(Records from a data collection)
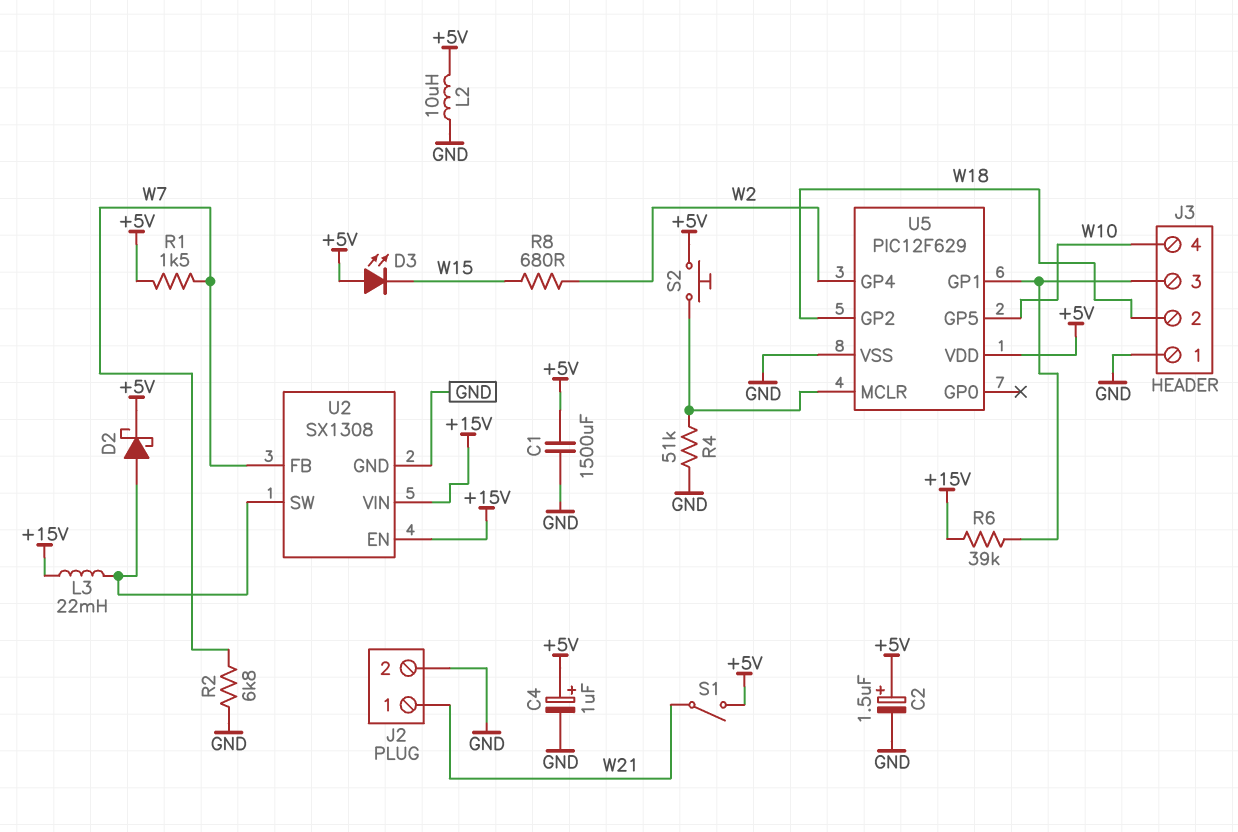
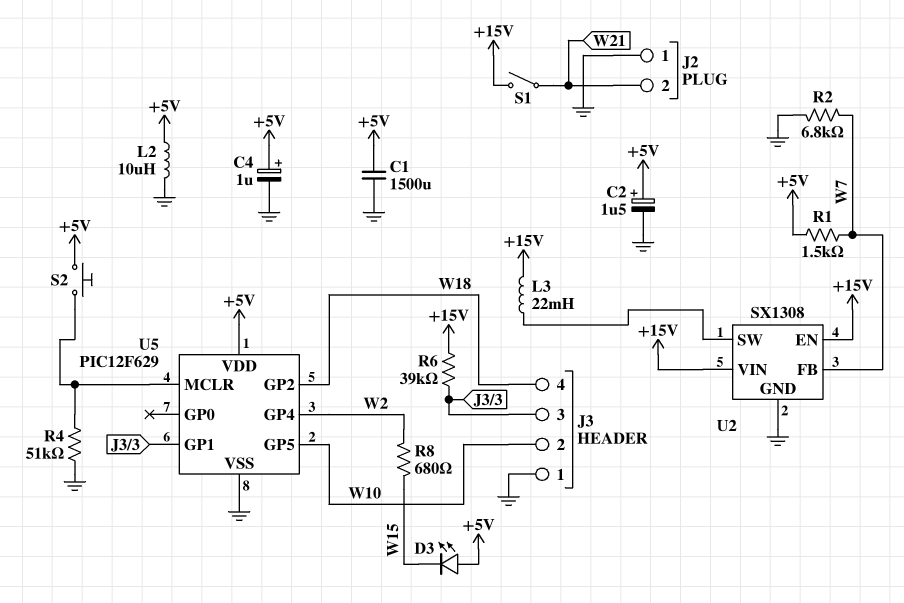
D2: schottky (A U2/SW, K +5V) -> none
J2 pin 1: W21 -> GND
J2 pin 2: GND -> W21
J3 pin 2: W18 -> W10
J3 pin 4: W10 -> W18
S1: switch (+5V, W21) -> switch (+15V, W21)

Exercise
The line with "J2 pin 1: W21 -> GND" marks where to start. Transcribe from there through the final line of the records, exactly and with nothing added.

Problem solution
J2 pin 1: W21 -> GND
J2 pin 2: GND -> W21
J3 pin 2: W18 -> W10
J3 pin 4: W10 -> W18
S1: switch (+5V, W21) -> switch (+15V, W21)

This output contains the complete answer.